(ABOUT THIS TASK) Starting at the line that contains "brown rectangle at (670, 354): moved" in the listing below, write out every line word for word until you have written the line that contains "cyan trapezoid at (599, 872): moved 6 px left".

(AVAILABLE RECORDS)
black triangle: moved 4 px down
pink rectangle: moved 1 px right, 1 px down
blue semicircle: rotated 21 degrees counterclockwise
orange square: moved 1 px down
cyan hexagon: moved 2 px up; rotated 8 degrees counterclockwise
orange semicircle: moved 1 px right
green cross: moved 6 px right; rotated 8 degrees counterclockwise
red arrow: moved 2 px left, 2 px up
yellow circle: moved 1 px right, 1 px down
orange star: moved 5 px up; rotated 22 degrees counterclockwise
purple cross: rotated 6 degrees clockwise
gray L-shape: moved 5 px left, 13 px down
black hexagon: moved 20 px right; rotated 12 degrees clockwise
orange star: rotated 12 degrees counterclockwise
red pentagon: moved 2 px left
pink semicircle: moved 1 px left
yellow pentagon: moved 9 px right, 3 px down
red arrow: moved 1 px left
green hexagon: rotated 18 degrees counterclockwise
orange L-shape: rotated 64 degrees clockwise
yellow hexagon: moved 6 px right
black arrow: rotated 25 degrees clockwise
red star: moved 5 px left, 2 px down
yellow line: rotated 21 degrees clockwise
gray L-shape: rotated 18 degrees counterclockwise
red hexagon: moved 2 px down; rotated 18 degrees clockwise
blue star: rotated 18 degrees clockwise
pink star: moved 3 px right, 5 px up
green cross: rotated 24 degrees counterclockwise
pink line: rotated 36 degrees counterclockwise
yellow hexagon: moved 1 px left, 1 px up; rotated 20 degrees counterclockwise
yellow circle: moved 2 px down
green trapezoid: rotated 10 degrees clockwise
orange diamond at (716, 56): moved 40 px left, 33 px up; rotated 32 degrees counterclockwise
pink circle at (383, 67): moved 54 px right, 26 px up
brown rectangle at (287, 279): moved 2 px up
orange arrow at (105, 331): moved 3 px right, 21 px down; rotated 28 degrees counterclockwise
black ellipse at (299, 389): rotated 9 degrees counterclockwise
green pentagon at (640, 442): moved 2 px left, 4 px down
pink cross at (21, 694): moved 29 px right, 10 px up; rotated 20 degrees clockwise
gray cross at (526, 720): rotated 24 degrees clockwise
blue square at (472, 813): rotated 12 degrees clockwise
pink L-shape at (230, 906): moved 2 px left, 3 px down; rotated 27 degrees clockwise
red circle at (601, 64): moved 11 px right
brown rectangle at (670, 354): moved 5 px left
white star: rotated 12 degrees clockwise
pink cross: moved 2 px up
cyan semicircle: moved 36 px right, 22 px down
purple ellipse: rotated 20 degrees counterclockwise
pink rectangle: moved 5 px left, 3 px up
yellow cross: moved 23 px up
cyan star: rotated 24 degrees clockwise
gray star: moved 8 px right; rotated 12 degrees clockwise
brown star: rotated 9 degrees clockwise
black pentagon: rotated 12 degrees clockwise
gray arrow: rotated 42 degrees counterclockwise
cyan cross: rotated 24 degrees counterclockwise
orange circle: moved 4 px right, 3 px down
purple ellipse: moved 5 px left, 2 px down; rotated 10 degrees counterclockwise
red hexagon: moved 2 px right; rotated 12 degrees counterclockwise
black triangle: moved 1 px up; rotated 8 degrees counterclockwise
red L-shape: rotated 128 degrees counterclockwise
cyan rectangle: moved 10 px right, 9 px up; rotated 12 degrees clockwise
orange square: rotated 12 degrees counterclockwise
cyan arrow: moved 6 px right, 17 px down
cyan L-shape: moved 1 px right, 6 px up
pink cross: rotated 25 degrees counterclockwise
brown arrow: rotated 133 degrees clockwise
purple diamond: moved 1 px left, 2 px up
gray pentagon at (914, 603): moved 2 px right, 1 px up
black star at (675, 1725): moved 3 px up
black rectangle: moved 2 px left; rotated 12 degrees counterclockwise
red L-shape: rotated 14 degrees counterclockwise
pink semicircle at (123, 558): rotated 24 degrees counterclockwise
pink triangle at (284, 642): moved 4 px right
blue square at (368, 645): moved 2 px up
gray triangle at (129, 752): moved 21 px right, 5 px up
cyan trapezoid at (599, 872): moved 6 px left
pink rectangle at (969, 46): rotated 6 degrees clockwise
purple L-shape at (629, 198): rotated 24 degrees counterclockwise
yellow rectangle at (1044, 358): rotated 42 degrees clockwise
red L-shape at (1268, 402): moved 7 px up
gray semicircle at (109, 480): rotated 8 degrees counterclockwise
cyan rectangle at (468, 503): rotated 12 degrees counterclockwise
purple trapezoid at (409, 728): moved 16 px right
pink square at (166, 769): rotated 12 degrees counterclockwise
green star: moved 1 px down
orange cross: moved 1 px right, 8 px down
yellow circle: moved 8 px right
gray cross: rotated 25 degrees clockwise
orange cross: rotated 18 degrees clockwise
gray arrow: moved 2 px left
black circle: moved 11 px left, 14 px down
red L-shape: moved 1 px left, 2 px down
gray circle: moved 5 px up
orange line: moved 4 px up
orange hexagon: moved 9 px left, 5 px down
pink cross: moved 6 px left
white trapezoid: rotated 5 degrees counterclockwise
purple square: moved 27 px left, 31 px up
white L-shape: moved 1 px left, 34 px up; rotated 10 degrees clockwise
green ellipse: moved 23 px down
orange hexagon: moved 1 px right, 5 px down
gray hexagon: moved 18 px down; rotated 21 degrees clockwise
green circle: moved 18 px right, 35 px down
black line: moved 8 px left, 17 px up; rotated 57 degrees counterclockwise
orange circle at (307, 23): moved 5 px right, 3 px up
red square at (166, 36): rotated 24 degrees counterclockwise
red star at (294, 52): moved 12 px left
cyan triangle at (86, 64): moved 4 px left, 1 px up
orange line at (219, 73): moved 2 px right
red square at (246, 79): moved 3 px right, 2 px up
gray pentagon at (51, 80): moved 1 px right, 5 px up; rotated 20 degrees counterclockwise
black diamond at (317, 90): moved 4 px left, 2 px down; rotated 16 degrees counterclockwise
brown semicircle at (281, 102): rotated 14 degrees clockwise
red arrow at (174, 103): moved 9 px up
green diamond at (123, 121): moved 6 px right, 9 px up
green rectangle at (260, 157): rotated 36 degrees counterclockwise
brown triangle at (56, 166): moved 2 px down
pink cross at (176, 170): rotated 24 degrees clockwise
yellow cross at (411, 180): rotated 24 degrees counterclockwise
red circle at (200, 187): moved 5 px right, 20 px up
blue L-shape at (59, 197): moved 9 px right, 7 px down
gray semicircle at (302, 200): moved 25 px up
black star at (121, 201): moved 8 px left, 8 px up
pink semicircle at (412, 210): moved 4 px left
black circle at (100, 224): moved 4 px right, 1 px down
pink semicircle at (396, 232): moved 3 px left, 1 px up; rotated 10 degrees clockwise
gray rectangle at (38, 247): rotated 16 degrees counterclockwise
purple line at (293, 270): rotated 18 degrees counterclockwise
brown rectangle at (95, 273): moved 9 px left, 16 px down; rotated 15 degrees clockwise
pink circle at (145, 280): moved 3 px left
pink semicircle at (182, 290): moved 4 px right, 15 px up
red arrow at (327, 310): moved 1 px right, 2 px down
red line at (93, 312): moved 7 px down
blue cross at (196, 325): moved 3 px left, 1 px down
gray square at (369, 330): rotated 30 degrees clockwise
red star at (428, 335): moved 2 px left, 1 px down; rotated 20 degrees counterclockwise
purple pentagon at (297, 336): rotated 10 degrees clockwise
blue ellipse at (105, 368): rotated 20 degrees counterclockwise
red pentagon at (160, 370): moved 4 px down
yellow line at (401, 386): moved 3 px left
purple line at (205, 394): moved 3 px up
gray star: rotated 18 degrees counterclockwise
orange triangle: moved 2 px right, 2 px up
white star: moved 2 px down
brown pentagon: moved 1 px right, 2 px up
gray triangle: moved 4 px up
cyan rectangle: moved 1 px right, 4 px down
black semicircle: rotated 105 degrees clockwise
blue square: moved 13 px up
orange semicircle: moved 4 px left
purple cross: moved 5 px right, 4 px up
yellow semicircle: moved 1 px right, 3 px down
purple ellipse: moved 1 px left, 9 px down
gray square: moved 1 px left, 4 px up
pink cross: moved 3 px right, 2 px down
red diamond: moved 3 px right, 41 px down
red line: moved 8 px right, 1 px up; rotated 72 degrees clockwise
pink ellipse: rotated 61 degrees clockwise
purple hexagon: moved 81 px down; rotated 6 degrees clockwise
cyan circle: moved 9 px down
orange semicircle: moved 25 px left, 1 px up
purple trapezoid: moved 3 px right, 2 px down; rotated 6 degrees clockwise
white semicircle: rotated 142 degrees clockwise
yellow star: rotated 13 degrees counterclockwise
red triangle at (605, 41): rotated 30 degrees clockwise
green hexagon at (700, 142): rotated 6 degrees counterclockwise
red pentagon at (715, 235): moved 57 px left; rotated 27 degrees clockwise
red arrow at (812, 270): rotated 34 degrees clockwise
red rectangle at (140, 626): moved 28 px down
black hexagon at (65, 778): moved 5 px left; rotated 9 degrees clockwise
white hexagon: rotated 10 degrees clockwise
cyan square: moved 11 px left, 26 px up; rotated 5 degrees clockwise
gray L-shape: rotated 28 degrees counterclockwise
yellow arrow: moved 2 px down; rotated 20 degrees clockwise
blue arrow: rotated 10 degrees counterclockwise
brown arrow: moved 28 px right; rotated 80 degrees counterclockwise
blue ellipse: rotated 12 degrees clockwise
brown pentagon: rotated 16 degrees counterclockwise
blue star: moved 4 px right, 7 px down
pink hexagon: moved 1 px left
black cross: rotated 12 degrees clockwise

(WRITTEN ANSWER)
brown rectangle at (670, 354): moved 5 px left
white star: rotated 12 degrees clockwise
pink cross: moved 2 px up
cyan semicircle: moved 36 px right, 22 px down
purple ellipse: rotated 20 degrees counterclockwise
pink rectangle: moved 5 px left, 3 px up
yellow cross: moved 23 px up
cyan star: rotated 24 degrees clockwise
gray star: moved 8 px right; rotated 12 degrees clockwise
brown star: rotated 9 degrees clockwise
black pentagon: rotated 12 degrees clockwise
gray arrow: rotated 42 degrees counterclockwise
cyan cross: rotated 24 degrees counterclockwise
orange circle: moved 4 px right, 3 px down
purple ellipse: moved 5 px left, 2 px down; rotated 10 degrees counterclockwise
red hexagon: moved 2 px right; rotated 12 degrees counterclockwise
black triangle: moved 1 px up; rotated 8 degrees counterclockwise
red L-shape: rotated 128 degrees counterclockwise
cyan rectangle: moved 10 px right, 9 px up; rotated 12 degrees clockwise
orange square: rotated 12 degrees counterclockwise
cyan arrow: moved 6 px right, 17 px down
cyan L-shape: moved 1 px right, 6 px up
pink cross: rotated 25 degrees counterclockwise
brown arrow: rotated 133 degrees clockwise
purple diamond: moved 1 px left, 2 px up
gray pentagon at (914, 603): moved 2 px right, 1 px up
black star at (675, 1725): moved 3 px up
black rectangle: moved 2 px left; rotated 12 degrees counterclockwise
red L-shape: rotated 14 degrees counterclockwise
pink semicircle at (123, 558): rotated 24 degrees counterclockwise
pink triangle at (284, 642): moved 4 px right
blue square at (368, 645): moved 2 px up
gray triangle at (129, 752): moved 21 px right, 5 px up
cyan trapezoid at (599, 872): moved 6 px left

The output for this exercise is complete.